* _Work item_:
Repeat precisely the span of lines below that opens with the line containing "(372, 345) = (525, 138): green" and closes with the line containing "(773, 397) = (357, 104): grey", both included.

* _The data_:

::::

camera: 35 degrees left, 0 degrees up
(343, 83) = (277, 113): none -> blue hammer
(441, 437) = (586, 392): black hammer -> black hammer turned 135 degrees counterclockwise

::::

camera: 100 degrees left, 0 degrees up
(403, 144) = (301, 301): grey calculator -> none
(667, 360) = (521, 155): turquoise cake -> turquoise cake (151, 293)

::::

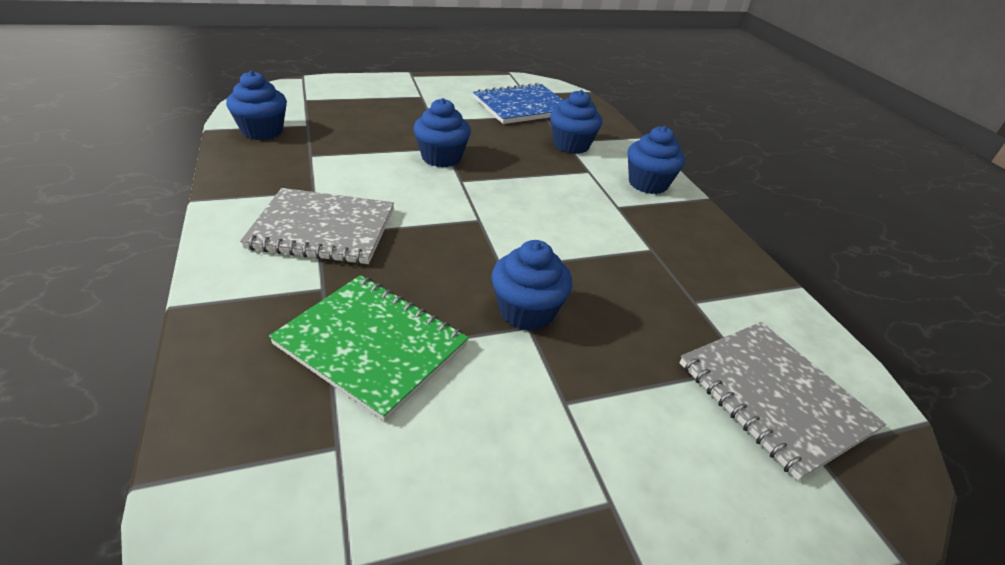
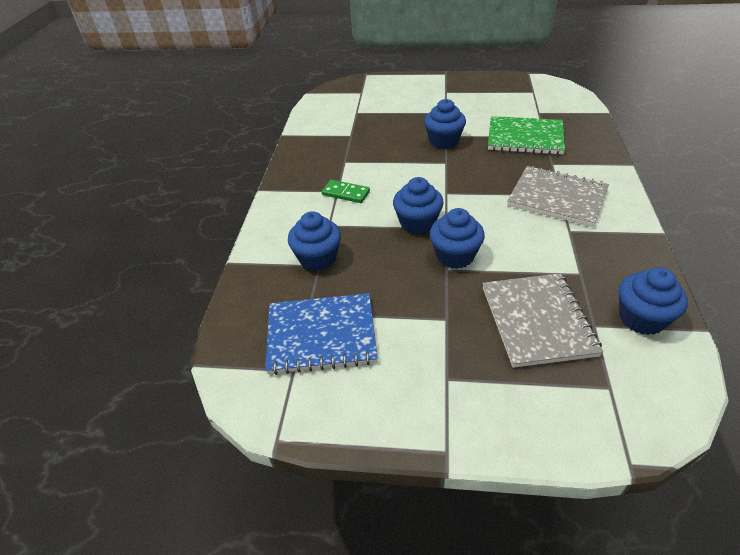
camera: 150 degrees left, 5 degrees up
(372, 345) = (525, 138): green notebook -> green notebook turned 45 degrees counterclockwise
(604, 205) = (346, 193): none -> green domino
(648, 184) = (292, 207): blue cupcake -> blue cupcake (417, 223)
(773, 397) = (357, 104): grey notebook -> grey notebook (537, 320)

::::

* _Solved problem_:
(372, 345) = (525, 138): green notebook -> green notebook turned 45 degrees counterclockwise
(604, 205) = (346, 193): none -> green domino
(648, 184) = (292, 207): blue cupcake -> blue cupcake (417, 223)
(773, 397) = (357, 104): grey notebook -> grey notebook (537, 320)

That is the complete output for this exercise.